- **MATERIAL PROVIDED**:
★ ★ ★ ★

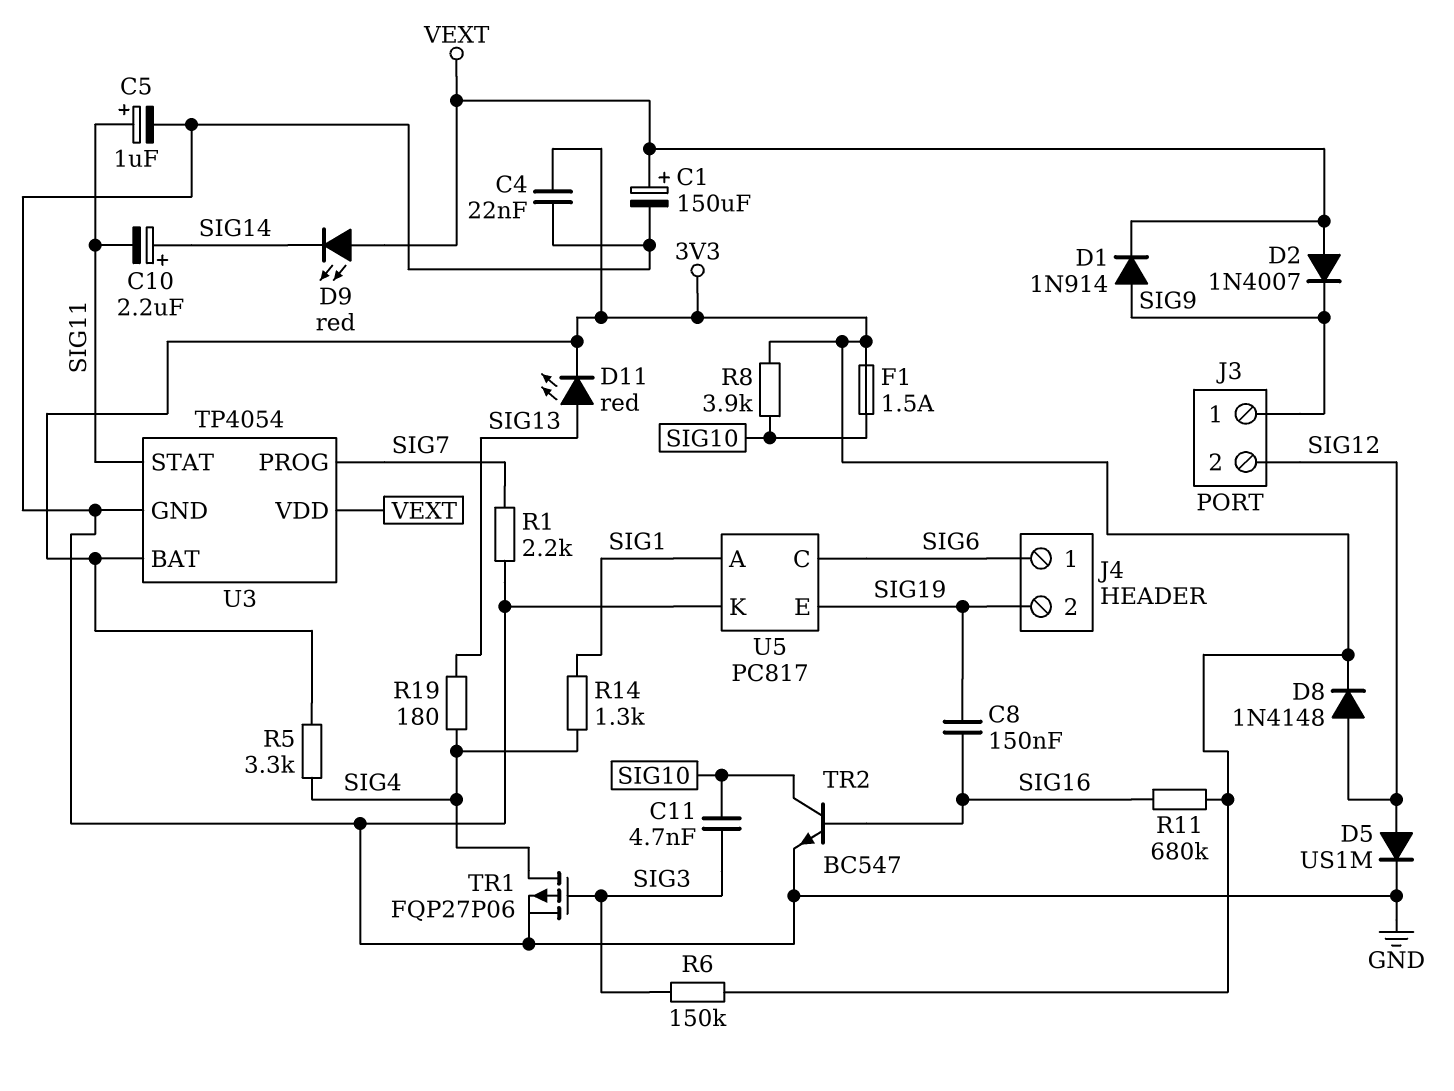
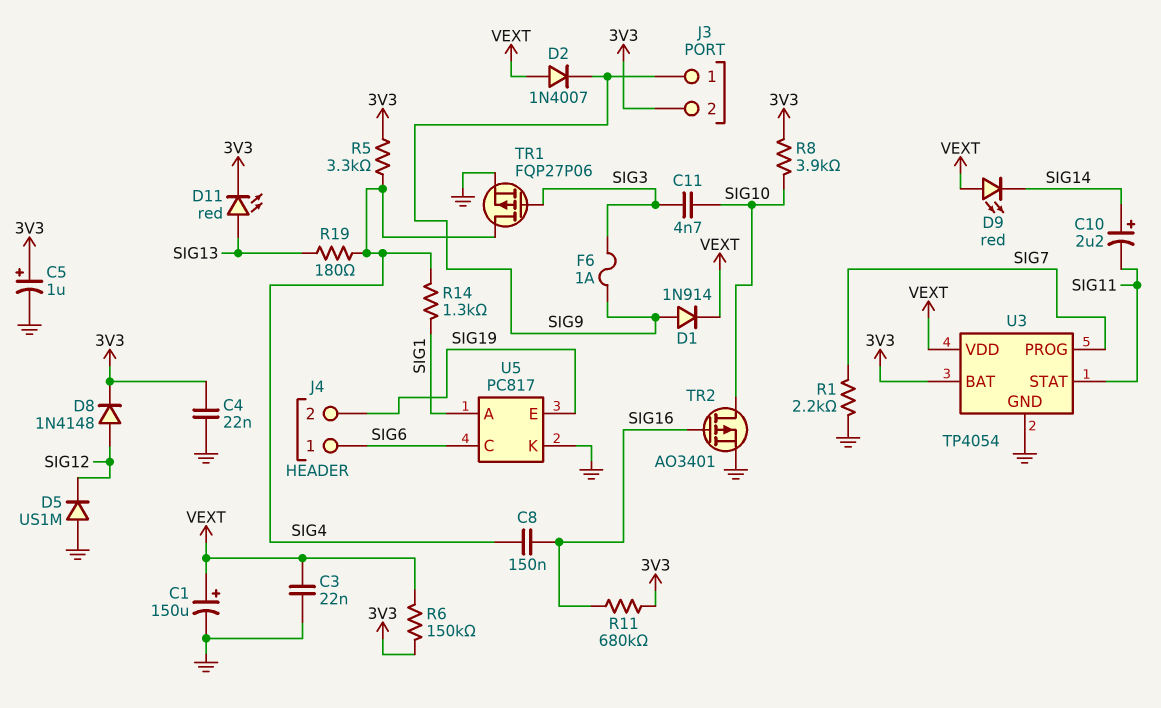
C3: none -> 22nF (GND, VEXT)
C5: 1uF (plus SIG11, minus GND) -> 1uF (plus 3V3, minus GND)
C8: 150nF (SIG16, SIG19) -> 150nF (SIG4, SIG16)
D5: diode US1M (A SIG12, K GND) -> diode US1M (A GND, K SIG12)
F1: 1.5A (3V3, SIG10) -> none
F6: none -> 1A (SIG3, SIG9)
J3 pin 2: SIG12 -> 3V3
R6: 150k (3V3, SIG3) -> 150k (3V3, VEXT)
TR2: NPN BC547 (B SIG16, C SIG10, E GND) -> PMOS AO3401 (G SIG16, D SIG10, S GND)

★ ★ ★ ★

Copy the whole of the material above exactly, and exclude every picture.

- **TASK ANSWER**:
C3: none -> 22nF (GND, VEXT)
C5: 1uF (plus SIG11, minus GND) -> 1uF (plus 3V3, minus GND)
C8: 150nF (SIG16, SIG19) -> 150nF (SIG4, SIG16)
D5: diode US1M (A SIG12, K GND) -> diode US1M (A GND, K SIG12)
F1: 1.5A (3V3, SIG10) -> none
F6: none -> 1A (SIG3, SIG9)
J3 pin 2: SIG12 -> 3V3
R6: 150k (3V3, SIG3) -> 150k (3V3, VEXT)
TR2: NPN BC547 (B SIG16, C SIG10, E GND) -> PMOS AO3401 (G SIG16, D SIG10, S GND)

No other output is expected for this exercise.